**TASK DETAILS**
From the entries below, transcribe exactly the lines between the line holding "camera: 175 degrees right, 10 degrees down" and the line holding "(627, 413) = (212, 280): blue", inclusive; skip all other lines.

**DATASET RECORDS**
BEGIN

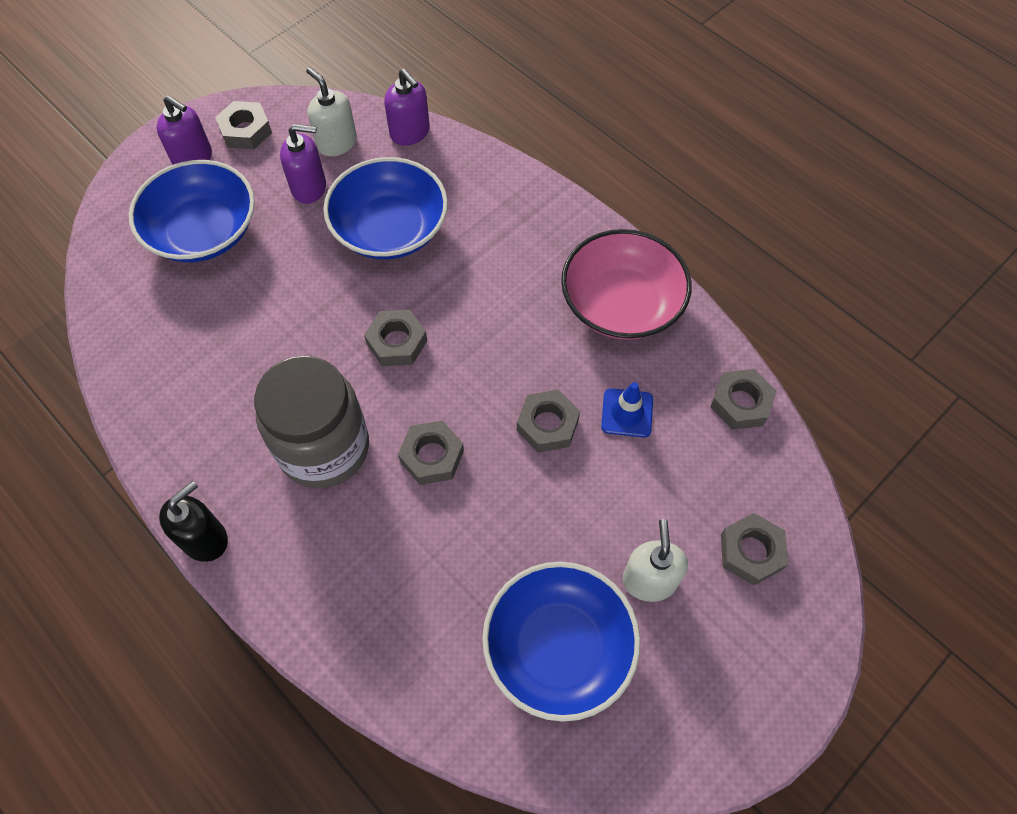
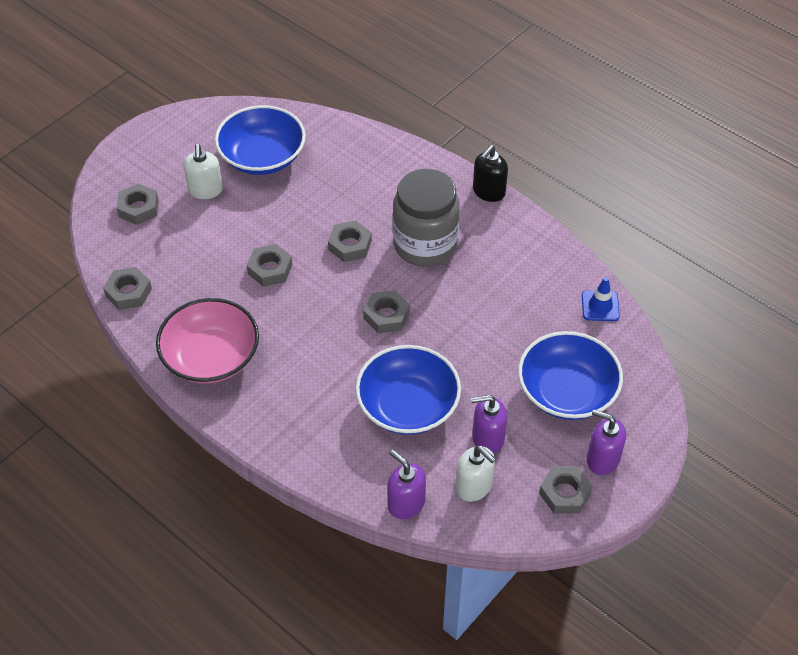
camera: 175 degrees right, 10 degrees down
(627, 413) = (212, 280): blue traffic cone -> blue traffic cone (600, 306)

END
BEGIN

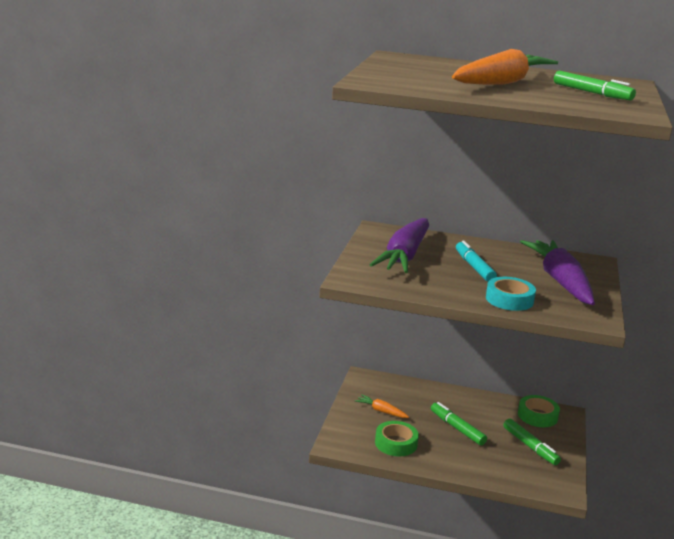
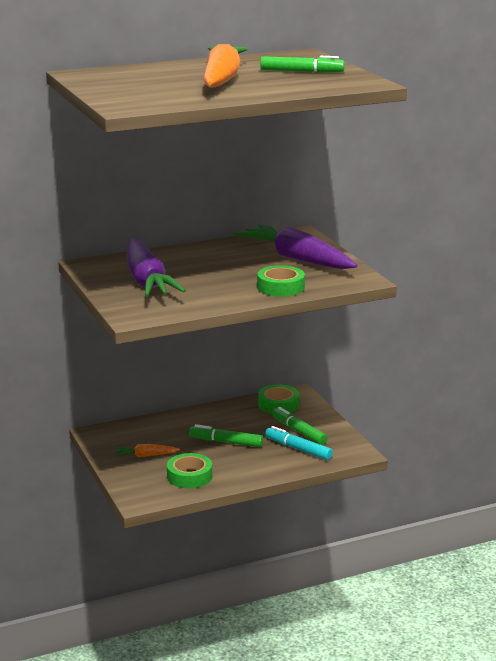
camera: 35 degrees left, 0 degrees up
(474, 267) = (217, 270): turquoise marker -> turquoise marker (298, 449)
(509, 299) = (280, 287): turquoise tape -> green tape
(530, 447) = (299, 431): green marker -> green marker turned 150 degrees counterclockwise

END
BEGIN

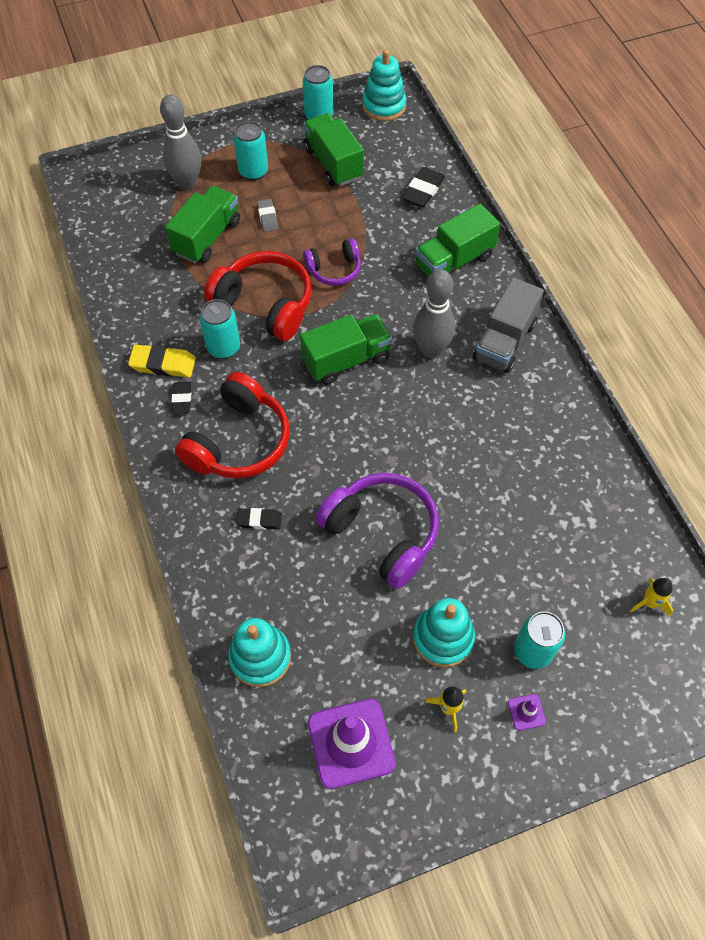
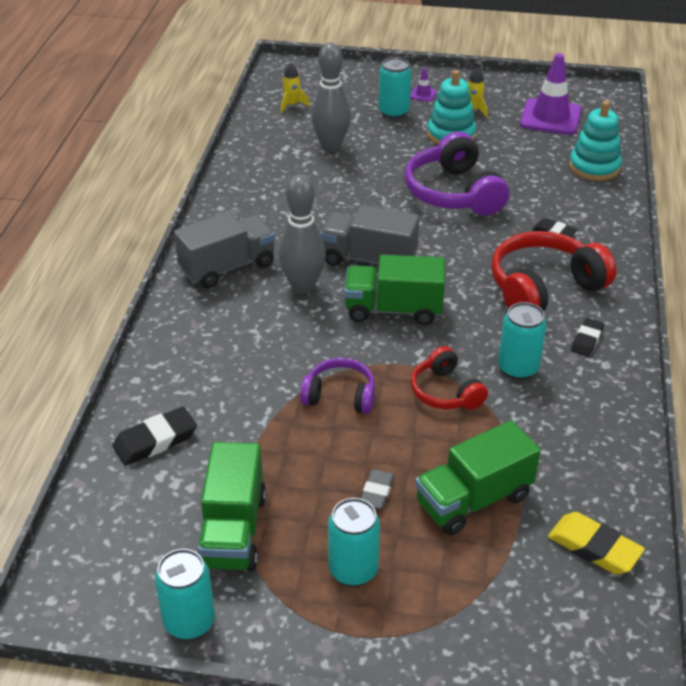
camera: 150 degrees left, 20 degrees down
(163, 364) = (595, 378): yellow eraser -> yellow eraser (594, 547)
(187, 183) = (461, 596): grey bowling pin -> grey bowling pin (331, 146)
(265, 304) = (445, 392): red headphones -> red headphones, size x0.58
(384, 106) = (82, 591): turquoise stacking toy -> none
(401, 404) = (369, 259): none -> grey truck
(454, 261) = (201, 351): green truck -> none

END

**ANSWER TO THE EXERCISE**
camera: 175 degrees right, 10 degrees down
(627, 413) = (212, 280): blue traffic cone -> blue traffic cone (600, 306)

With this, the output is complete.